## Recorded data
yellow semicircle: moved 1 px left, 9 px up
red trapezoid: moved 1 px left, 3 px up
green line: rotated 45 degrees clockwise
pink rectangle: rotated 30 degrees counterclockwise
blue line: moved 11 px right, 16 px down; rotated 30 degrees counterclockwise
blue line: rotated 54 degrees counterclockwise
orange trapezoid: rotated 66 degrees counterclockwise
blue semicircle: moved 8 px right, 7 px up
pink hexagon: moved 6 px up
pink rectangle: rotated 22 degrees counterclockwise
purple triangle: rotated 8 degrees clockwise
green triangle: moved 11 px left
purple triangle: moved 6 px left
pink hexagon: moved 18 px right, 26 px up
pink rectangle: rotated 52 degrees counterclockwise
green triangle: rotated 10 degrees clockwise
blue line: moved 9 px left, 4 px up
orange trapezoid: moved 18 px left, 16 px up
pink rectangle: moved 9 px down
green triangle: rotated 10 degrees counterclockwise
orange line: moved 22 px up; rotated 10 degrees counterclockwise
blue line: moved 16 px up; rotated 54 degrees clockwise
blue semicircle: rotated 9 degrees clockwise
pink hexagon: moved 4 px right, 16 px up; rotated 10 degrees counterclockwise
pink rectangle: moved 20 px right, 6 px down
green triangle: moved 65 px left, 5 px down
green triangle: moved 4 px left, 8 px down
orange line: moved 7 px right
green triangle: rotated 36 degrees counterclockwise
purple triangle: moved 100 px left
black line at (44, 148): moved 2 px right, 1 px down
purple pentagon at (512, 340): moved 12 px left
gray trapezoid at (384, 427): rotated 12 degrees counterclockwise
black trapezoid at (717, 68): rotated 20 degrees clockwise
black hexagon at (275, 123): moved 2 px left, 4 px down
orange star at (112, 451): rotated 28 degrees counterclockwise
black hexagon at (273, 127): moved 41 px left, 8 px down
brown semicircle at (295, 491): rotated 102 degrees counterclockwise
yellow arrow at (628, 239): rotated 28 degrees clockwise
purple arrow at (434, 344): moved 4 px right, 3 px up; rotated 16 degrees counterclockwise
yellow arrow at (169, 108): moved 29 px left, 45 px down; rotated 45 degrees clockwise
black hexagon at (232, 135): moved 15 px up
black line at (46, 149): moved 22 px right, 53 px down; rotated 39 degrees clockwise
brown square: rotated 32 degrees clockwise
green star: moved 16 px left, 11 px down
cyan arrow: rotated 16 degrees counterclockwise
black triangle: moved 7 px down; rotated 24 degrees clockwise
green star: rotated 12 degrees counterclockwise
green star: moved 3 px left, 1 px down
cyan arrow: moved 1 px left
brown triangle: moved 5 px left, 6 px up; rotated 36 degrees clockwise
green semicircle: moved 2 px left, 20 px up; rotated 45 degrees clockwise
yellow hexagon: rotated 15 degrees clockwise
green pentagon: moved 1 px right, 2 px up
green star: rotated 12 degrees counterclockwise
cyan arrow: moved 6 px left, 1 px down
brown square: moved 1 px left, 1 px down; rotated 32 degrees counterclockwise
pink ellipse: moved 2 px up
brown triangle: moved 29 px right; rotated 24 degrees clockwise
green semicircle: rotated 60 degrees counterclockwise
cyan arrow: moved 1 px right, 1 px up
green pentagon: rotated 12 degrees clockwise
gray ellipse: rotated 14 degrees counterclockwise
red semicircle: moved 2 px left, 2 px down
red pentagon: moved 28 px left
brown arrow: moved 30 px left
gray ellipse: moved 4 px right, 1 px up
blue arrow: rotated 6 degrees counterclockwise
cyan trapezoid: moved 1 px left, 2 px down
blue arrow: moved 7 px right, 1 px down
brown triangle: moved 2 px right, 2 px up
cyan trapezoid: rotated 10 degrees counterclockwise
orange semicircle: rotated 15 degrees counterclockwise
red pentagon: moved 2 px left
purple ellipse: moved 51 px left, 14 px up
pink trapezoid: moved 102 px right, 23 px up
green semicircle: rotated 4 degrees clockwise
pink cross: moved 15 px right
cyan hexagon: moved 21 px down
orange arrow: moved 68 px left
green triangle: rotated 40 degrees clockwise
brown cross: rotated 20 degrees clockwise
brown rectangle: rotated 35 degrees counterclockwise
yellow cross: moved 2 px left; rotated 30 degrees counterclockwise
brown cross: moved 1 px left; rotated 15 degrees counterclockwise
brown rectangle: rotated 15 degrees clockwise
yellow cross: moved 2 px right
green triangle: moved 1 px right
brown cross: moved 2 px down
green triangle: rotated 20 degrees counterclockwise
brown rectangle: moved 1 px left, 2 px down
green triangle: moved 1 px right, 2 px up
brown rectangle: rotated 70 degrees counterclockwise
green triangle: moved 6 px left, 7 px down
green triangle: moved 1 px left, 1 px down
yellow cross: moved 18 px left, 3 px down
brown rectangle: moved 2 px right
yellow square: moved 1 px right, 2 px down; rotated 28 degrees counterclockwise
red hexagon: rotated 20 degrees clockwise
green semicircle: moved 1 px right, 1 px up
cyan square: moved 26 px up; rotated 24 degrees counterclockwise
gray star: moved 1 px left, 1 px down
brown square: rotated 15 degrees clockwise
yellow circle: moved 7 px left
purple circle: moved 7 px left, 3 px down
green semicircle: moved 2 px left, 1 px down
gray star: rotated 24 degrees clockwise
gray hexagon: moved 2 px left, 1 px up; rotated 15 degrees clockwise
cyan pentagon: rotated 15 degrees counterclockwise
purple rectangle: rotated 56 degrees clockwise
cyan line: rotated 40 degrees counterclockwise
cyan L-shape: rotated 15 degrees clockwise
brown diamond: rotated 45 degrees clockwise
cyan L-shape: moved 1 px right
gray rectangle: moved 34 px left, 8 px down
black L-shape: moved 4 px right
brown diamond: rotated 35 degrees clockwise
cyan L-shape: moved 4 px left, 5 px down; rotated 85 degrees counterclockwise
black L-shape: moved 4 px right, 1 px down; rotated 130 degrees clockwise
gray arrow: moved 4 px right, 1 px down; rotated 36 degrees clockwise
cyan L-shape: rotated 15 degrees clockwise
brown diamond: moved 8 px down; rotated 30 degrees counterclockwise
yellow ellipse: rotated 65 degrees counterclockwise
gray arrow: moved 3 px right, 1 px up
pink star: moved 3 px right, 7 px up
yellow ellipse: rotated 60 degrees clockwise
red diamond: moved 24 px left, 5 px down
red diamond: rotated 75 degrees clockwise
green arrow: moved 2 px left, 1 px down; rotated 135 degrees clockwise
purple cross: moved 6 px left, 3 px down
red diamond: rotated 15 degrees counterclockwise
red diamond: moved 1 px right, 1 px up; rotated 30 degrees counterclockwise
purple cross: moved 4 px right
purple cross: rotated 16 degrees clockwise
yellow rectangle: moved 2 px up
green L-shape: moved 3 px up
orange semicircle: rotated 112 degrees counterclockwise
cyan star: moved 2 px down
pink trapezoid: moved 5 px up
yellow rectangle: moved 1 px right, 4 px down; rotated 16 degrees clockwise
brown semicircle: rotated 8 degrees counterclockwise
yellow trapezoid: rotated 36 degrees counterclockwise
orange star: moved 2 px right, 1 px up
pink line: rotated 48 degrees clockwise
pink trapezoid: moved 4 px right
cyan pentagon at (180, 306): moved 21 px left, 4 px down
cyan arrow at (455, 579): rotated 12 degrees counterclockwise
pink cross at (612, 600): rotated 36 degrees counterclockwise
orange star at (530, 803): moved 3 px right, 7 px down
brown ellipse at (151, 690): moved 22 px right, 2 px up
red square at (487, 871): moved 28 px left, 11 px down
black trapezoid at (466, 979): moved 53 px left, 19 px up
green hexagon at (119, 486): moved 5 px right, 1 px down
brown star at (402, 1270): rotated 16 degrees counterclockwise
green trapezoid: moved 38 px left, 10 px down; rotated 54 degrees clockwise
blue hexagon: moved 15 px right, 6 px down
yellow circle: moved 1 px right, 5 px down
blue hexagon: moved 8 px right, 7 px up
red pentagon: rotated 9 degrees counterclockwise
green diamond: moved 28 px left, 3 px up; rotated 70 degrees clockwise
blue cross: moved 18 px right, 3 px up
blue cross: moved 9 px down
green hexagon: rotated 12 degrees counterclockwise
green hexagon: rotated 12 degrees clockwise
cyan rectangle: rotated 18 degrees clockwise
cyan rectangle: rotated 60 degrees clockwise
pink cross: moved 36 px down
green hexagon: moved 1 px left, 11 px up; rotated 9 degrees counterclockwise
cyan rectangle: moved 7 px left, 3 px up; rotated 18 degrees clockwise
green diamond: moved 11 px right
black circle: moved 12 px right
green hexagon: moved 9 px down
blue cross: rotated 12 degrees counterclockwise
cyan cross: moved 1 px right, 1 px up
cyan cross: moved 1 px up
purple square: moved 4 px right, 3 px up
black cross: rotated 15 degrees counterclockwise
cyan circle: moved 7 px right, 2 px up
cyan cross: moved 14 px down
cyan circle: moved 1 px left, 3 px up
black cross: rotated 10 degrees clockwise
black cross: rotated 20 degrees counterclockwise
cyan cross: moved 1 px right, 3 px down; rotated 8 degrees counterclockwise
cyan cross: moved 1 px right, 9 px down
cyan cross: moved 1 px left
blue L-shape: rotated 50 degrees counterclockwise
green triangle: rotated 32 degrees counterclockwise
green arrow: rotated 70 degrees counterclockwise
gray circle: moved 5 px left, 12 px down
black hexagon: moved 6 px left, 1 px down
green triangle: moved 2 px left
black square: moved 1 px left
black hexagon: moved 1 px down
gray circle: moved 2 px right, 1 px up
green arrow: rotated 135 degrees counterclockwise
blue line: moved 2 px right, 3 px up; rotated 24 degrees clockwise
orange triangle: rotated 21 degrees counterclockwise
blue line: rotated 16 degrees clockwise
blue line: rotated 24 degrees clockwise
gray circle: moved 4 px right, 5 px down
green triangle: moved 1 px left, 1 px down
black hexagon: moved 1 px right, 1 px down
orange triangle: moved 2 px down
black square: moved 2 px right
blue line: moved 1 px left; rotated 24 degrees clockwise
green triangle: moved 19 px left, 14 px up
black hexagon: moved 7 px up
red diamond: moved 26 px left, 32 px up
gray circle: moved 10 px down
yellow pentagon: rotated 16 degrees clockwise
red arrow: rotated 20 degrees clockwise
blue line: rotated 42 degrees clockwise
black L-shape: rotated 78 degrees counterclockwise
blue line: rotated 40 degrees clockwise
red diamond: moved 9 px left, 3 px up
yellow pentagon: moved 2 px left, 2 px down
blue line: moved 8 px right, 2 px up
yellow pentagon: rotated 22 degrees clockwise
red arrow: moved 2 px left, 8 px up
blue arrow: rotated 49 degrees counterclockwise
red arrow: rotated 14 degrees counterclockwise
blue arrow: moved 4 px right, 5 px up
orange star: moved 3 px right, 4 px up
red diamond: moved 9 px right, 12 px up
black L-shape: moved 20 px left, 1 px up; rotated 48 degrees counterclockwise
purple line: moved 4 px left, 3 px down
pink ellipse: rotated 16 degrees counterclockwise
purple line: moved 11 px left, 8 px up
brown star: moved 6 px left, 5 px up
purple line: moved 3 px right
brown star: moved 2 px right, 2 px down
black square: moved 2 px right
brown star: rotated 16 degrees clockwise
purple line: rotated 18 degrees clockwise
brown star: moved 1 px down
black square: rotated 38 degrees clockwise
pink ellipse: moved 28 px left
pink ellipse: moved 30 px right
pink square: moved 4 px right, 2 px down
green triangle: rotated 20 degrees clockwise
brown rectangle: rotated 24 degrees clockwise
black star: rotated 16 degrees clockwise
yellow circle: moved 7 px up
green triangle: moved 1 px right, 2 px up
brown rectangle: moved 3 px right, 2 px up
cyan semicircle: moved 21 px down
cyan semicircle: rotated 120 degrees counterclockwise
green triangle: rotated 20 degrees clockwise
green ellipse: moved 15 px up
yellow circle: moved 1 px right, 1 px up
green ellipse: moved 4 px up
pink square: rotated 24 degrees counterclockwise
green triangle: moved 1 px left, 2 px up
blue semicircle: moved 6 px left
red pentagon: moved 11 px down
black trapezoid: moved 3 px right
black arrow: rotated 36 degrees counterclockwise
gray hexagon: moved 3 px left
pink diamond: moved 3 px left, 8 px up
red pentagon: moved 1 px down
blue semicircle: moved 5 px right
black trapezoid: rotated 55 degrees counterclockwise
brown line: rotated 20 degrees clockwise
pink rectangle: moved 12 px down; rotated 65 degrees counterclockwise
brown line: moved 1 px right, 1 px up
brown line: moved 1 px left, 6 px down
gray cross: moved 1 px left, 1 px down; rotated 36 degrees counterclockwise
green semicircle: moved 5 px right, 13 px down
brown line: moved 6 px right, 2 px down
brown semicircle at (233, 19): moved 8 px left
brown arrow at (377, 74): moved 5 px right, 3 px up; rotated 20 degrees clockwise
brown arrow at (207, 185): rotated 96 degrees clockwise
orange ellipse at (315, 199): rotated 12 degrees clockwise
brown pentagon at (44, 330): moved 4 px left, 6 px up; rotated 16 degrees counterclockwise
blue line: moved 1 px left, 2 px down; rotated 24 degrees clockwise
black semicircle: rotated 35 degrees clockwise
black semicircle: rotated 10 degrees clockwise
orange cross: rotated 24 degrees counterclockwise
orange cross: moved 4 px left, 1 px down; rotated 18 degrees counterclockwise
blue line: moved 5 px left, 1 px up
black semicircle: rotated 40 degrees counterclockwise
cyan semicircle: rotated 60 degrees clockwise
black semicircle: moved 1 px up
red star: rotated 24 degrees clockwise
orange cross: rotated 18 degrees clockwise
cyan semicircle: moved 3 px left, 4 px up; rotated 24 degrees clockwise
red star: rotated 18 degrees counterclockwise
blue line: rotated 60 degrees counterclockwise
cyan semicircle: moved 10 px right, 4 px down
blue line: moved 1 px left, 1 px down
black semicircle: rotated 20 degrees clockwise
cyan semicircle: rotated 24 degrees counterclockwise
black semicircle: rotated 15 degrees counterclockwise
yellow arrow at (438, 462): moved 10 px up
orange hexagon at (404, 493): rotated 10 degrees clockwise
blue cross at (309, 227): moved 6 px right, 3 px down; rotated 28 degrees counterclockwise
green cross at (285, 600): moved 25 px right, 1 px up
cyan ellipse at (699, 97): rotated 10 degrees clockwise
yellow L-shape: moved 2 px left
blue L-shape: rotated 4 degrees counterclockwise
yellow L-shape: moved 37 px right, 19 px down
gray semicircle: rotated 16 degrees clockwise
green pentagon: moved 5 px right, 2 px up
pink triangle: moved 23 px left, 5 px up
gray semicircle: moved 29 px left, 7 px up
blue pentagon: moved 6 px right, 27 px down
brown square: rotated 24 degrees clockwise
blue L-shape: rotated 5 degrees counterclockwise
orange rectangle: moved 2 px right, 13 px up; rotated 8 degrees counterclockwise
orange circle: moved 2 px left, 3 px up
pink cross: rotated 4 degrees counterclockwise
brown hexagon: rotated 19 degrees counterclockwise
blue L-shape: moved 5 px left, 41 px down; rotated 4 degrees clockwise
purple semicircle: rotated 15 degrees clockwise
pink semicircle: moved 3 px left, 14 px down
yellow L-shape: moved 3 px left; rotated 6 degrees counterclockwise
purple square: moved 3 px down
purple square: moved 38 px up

## WORK TO BE COMPLETED
Turn the stretch from the start of the listing through the line containing "blue line: moved 11", that line included, into a numbered list, leaving out any blank lines.

## RESULT FOR THIS TASK
1. yellow semicircle: moved 1 px left, 9 px up
2. red trapezoid: moved 1 px left, 3 px up
3. green line: rotated 45 degrees clockwise
4. pink rectangle: rotated 30 degrees counterclockwise
5. blue line: moved 11 px right, 16 px down; rotated 30 degrees counterclockwise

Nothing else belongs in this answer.